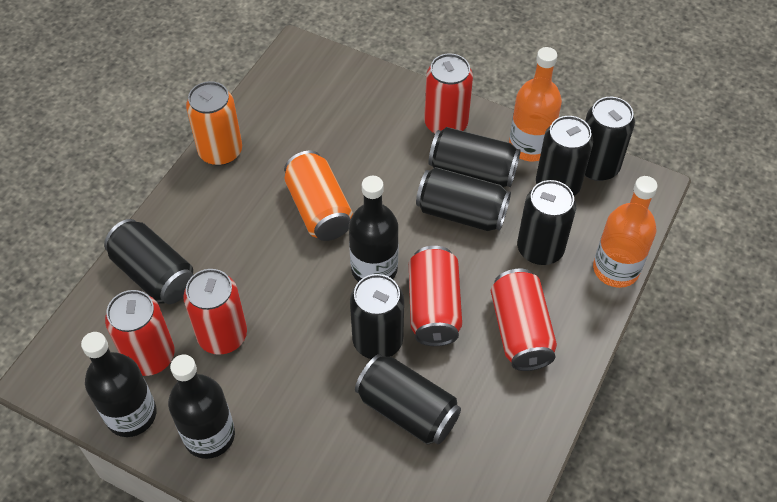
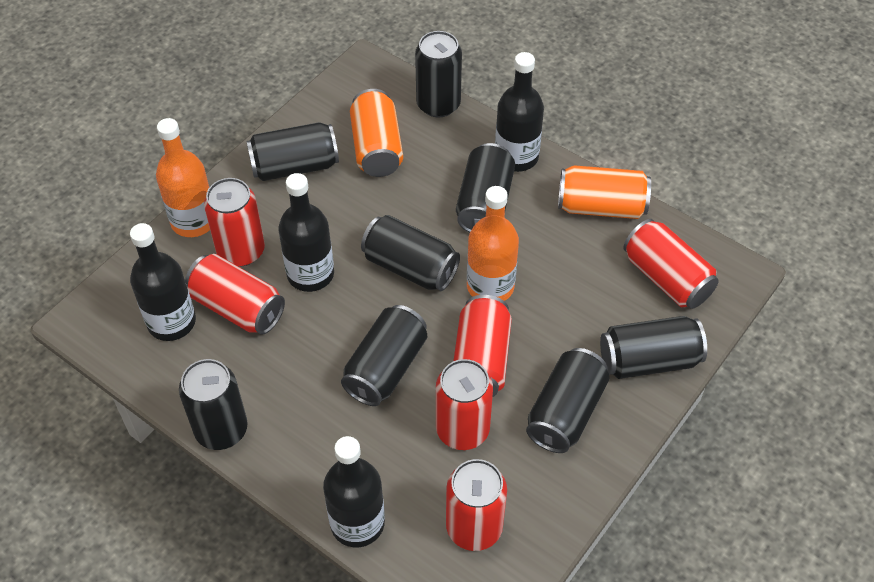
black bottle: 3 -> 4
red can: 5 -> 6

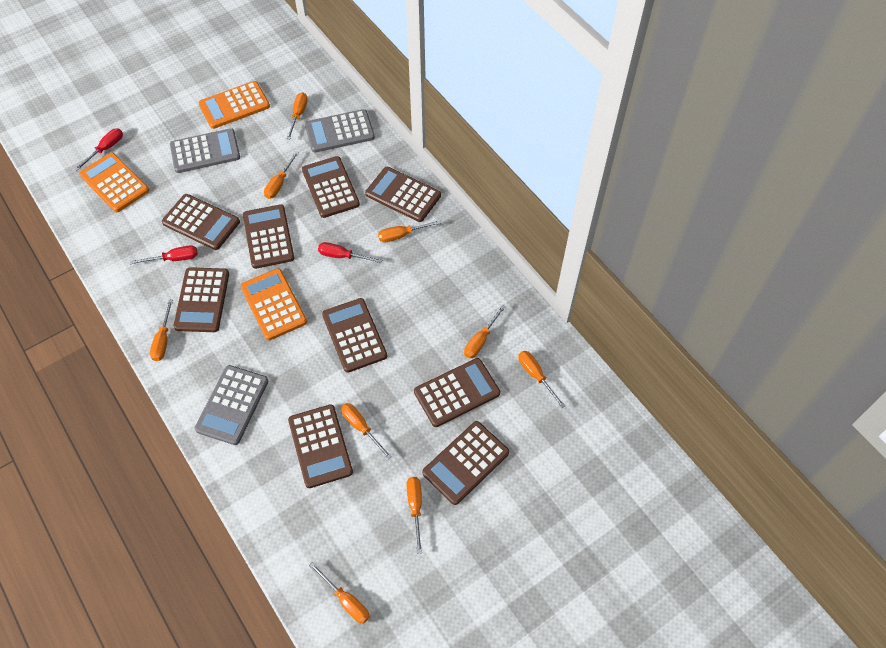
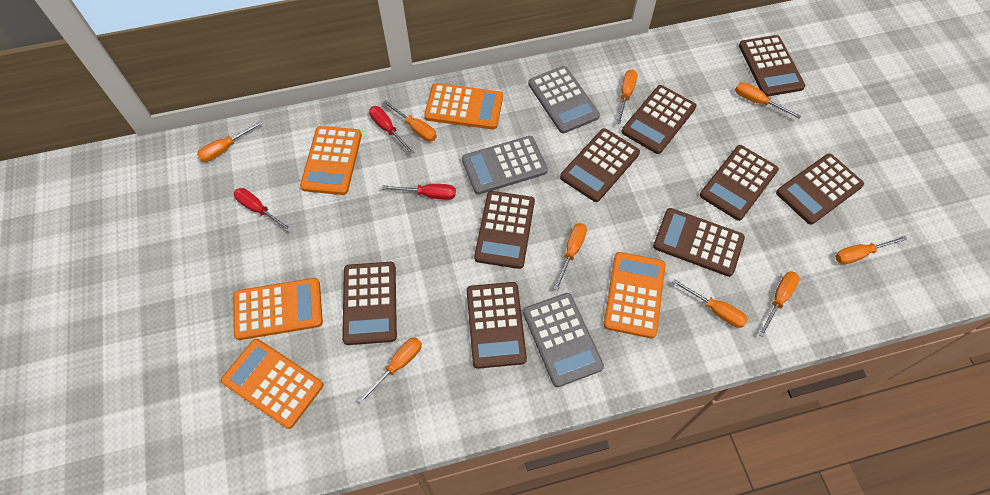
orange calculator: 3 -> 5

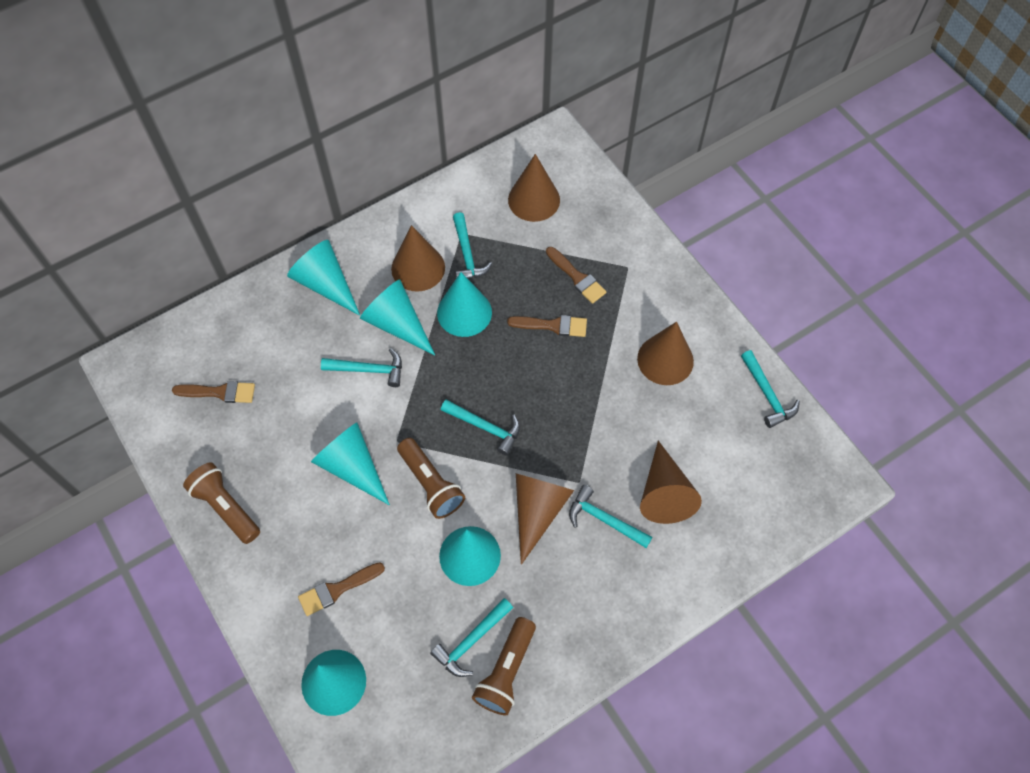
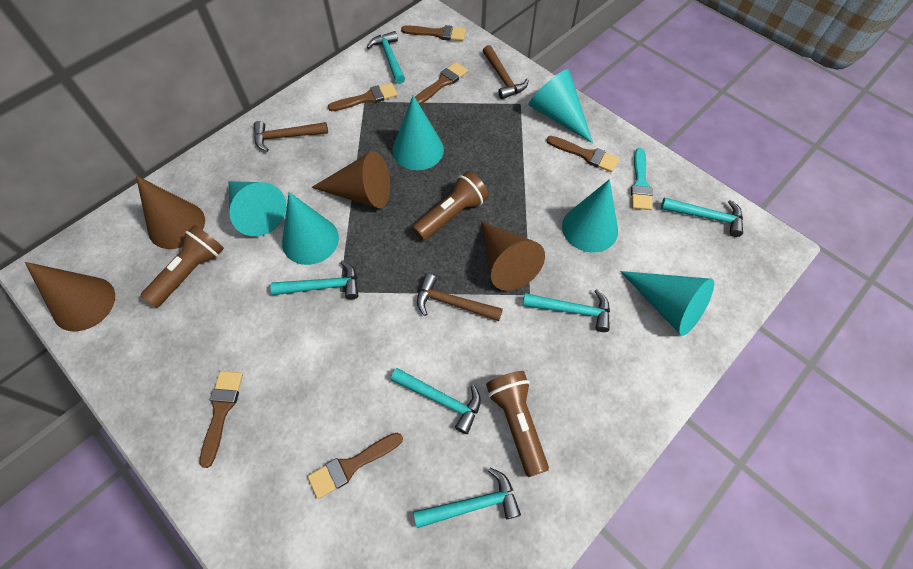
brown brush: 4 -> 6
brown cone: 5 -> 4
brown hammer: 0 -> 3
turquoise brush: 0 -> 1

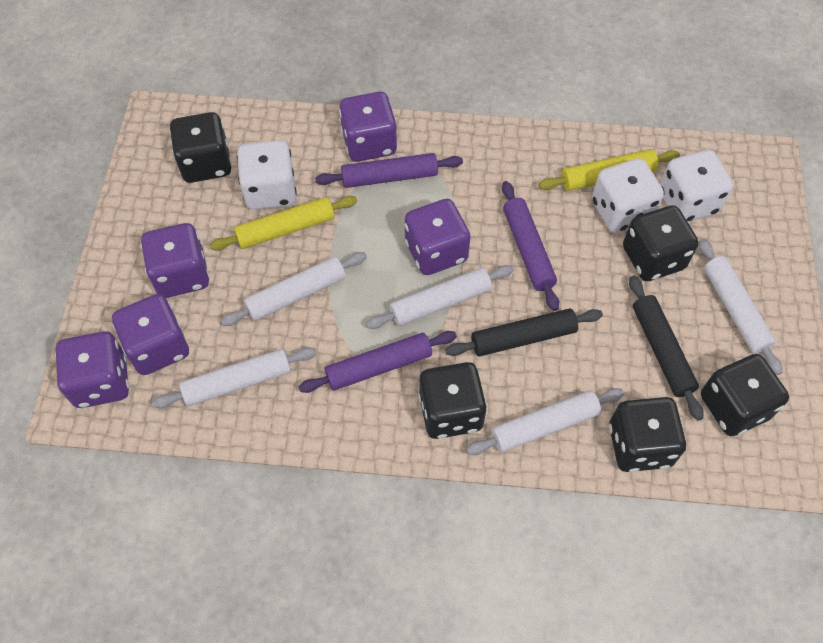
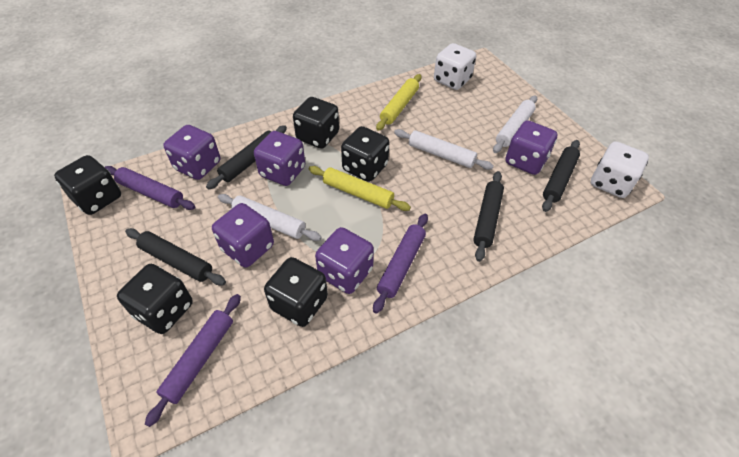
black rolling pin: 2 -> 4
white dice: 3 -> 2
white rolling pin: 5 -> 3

----------------------------------------

_Activity_. Each line from the one holding "orange calculator: 3 -> 5" down to the end of the records is to be reproduced unaltered, and the pictures are to be omitted.

_Exercise solution_.
orange calculator: 3 -> 5

brown brush: 4 -> 6
brown cone: 5 -> 4
brown hammer: 0 -> 3
turquoise brush: 0 -> 1

black rolling pin: 2 -> 4
white dice: 3 -> 2
white rolling pin: 5 -> 3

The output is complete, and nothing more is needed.